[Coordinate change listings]
____

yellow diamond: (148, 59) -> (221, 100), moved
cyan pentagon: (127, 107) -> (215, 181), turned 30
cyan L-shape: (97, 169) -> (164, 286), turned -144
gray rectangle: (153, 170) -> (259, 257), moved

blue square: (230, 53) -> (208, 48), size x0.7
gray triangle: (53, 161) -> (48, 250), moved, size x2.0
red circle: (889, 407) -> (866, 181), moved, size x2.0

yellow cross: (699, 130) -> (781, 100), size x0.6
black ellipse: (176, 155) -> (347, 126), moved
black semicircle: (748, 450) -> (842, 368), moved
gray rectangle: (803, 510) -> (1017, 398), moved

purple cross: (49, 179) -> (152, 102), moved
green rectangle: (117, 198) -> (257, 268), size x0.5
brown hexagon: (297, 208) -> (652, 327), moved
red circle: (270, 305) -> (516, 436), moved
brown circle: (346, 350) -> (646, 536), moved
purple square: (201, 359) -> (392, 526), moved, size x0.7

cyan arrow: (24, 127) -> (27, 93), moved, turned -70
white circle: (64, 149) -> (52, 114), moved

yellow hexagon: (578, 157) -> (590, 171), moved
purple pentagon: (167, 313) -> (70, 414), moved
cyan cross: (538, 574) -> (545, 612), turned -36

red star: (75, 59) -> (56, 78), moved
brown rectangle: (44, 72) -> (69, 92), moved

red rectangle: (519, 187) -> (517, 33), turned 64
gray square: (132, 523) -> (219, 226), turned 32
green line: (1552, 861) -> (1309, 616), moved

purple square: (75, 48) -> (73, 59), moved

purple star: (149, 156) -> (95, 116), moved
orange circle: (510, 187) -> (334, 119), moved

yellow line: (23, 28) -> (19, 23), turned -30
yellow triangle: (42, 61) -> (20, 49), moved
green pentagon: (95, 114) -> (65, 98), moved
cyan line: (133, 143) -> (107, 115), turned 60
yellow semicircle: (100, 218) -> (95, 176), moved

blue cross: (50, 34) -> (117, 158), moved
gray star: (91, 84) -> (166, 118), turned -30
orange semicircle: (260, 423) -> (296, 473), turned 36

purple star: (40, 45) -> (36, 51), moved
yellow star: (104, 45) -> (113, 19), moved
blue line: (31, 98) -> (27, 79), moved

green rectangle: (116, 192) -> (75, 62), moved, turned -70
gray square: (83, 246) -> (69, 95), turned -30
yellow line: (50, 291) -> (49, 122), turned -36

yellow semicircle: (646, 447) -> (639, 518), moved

____

_Work item_
Could you copy out all of the records above exactly?

_Response to this task_
yellow diamond: (148, 59) -> (221, 100), moved
cyan pentagon: (127, 107) -> (215, 181), turned 30
cyan L-shape: (97, 169) -> (164, 286), turned -144
gray rectangle: (153, 170) -> (259, 257), moved

blue square: (230, 53) -> (208, 48), size x0.7
gray triangle: (53, 161) -> (48, 250), moved, size x2.0
red circle: (889, 407) -> (866, 181), moved, size x2.0

yellow cross: (699, 130) -> (781, 100), size x0.6
black ellipse: (176, 155) -> (347, 126), moved
black semicircle: (748, 450) -> (842, 368), moved
gray rectangle: (803, 510) -> (1017, 398), moved

purple cross: (49, 179) -> (152, 102), moved
green rectangle: (117, 198) -> (257, 268), size x0.5
brown hexagon: (297, 208) -> (652, 327), moved
red circle: (270, 305) -> (516, 436), moved
brown circle: (346, 350) -> (646, 536), moved
purple square: (201, 359) -> (392, 526), moved, size x0.7

cyan arrow: (24, 127) -> (27, 93), moved, turned -70
white circle: (64, 149) -> (52, 114), moved

yellow hexagon: (578, 157) -> (590, 171), moved
purple pentagon: (167, 313) -> (70, 414), moved
cyan cross: (538, 574) -> (545, 612), turned -36

red star: (75, 59) -> (56, 78), moved
brown rectangle: (44, 72) -> (69, 92), moved

red rectangle: (519, 187) -> (517, 33), turned 64
gray square: (132, 523) -> (219, 226), turned 32
green line: (1552, 861) -> (1309, 616), moved

purple square: (75, 48) -> (73, 59), moved

purple star: (149, 156) -> (95, 116), moved
orange circle: (510, 187) -> (334, 119), moved

yellow line: (23, 28) -> (19, 23), turned -30
yellow triangle: (42, 61) -> (20, 49), moved
green pentagon: (95, 114) -> (65, 98), moved
cyan line: (133, 143) -> (107, 115), turned 60
yellow semicircle: (100, 218) -> (95, 176), moved

blue cross: (50, 34) -> (117, 158), moved
gray star: (91, 84) -> (166, 118), turned -30
orange semicircle: (260, 423) -> (296, 473), turned 36

purple star: (40, 45) -> (36, 51), moved
yellow star: (104, 45) -> (113, 19), moved
blue line: (31, 98) -> (27, 79), moved

green rectangle: (116, 192) -> (75, 62), moved, turned -70
gray square: (83, 246) -> (69, 95), turned -30
yellow line: (50, 291) -> (49, 122), turned -36

yellow semicircle: (646, 447) -> (639, 518), moved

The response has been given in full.